■ Task directions:
Can you copy out the data exactly? Leave the images out.

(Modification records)
<<<<

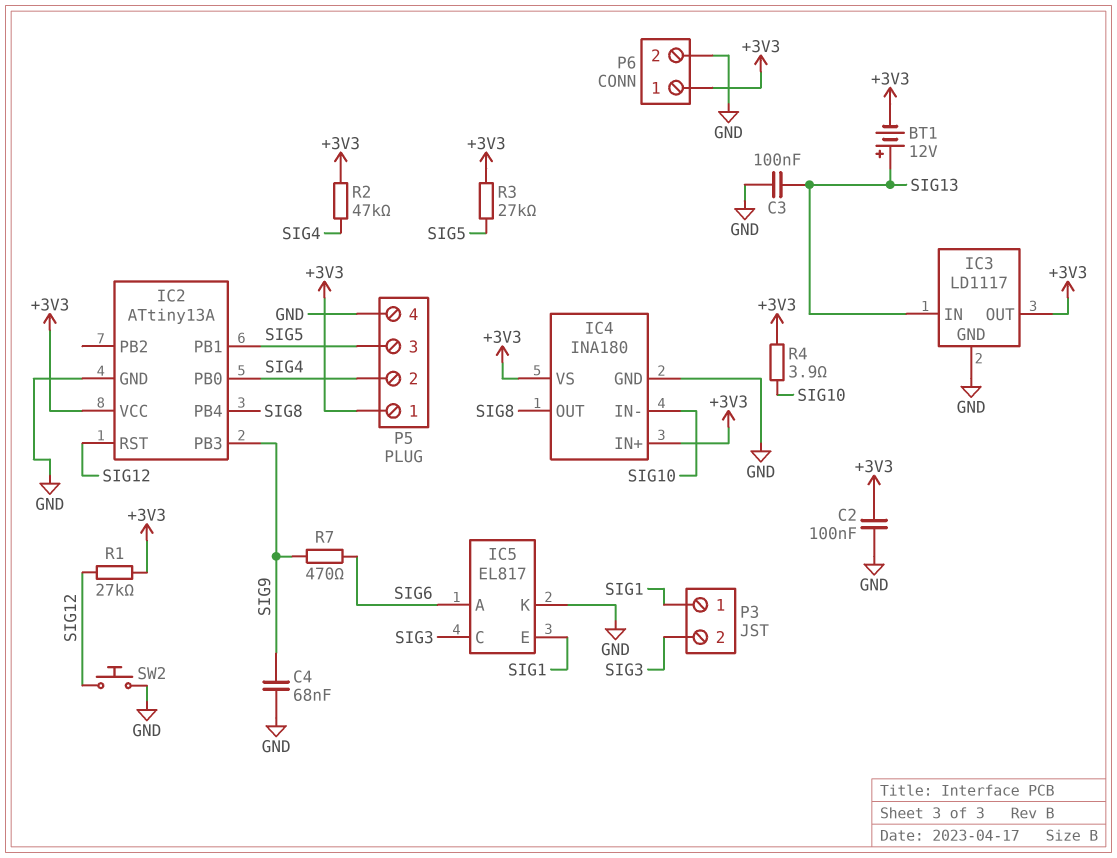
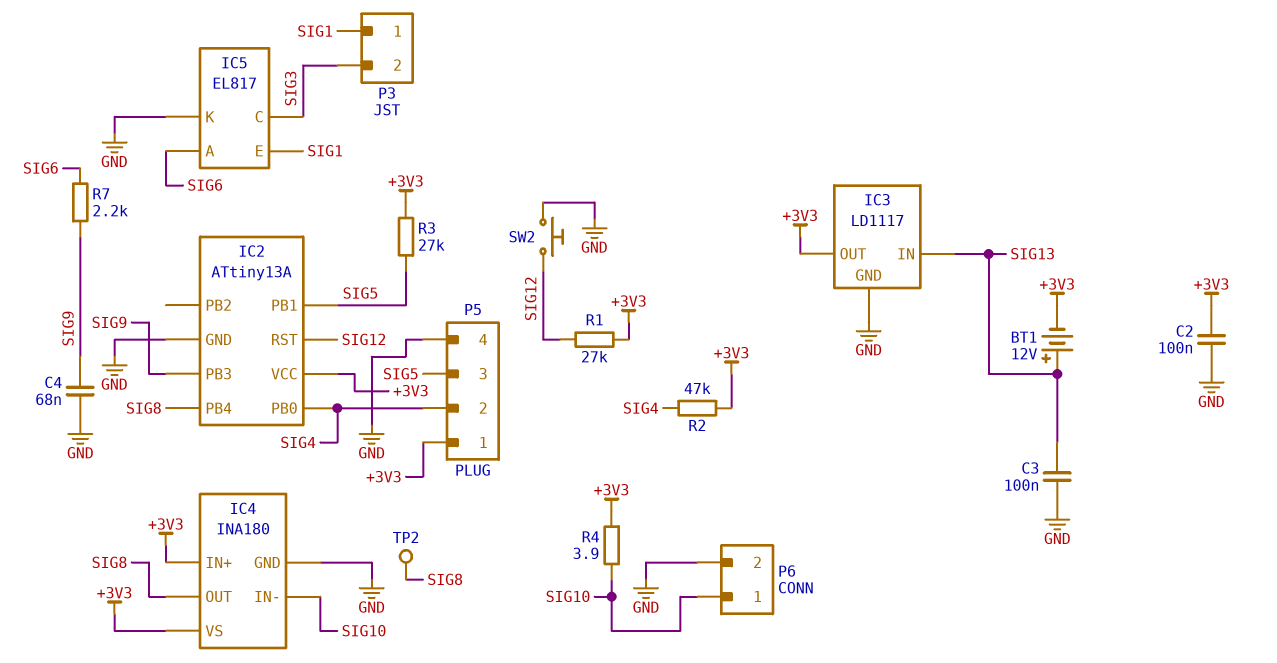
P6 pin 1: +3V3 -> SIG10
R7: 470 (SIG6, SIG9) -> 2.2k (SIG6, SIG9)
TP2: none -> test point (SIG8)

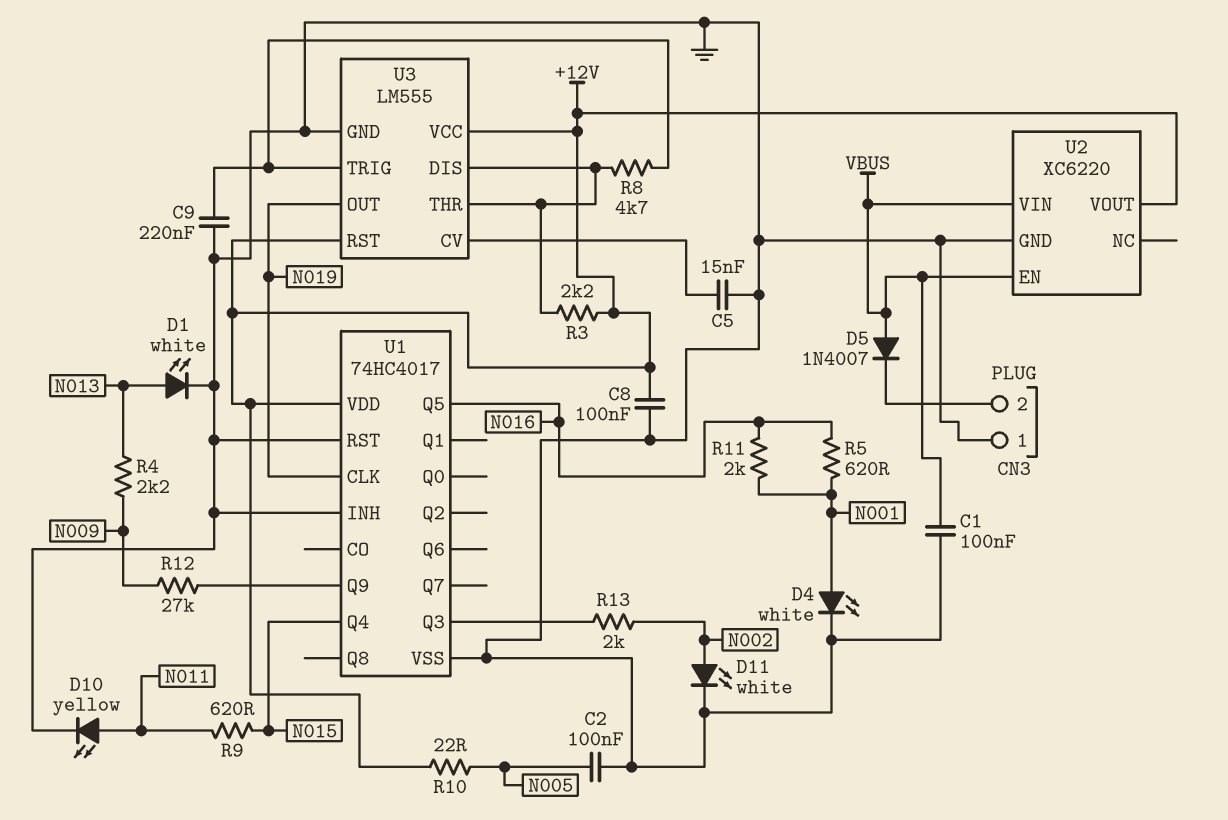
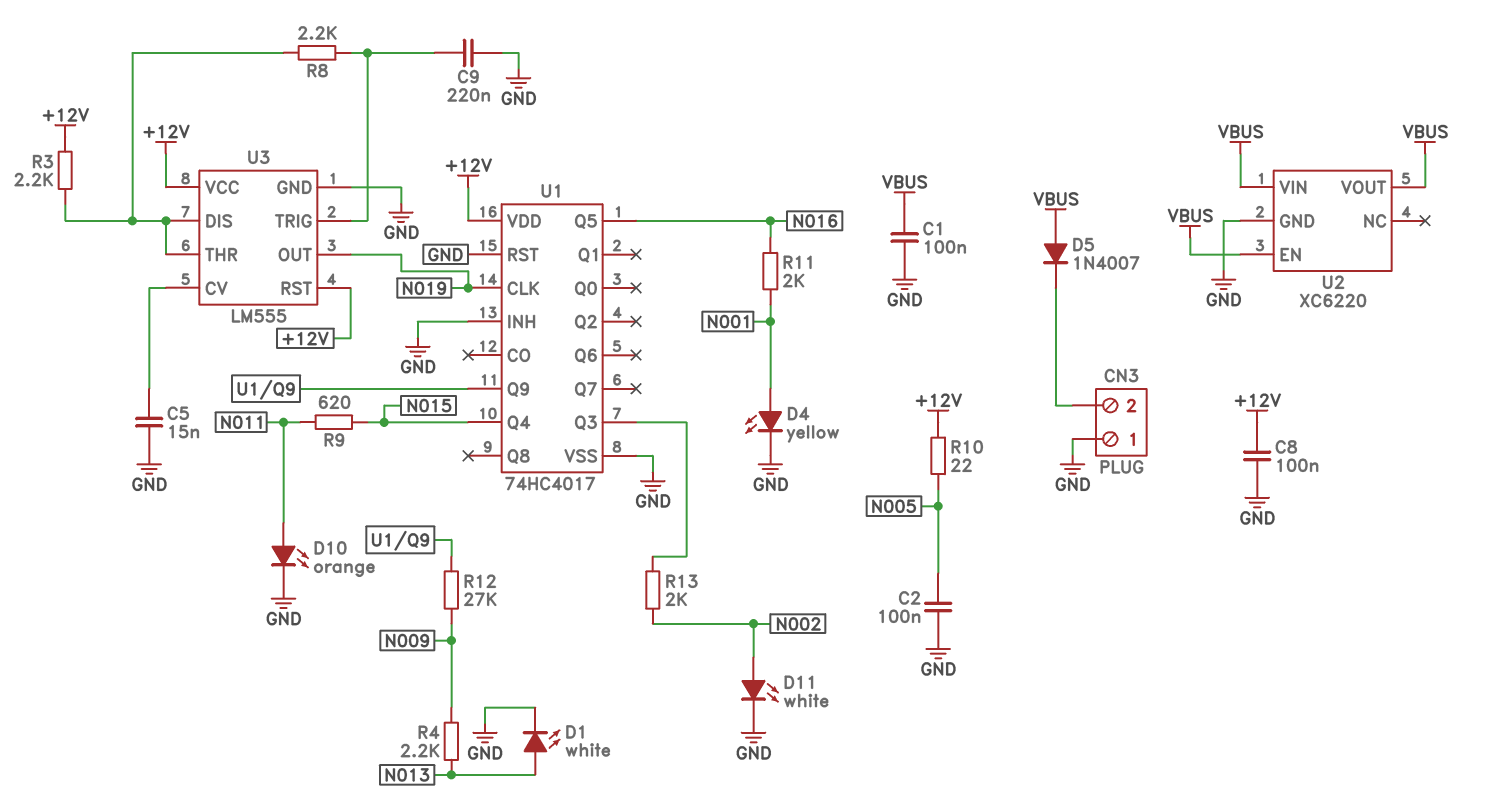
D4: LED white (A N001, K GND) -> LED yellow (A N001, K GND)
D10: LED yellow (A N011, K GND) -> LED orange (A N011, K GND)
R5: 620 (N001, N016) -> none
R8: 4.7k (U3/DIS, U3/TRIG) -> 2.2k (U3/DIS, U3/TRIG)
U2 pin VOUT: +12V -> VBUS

>>>>

■ Result of this exercise:
P6 pin 1: +3V3 -> SIG10
R7: 470 (SIG6, SIG9) -> 2.2k (SIG6, SIG9)
TP2: none -> test point (SIG8)

D4: LED white (A N001, K GND) -> LED yellow (A N001, K GND)
D10: LED yellow (A N011, K GND) -> LED orange (A N011, K GND)
R5: 620 (N001, N016) -> none
R8: 4.7k (U3/DIS, U3/TRIG) -> 2.2k (U3/DIS, U3/TRIG)
U2 pin VOUT: +12V -> VBUS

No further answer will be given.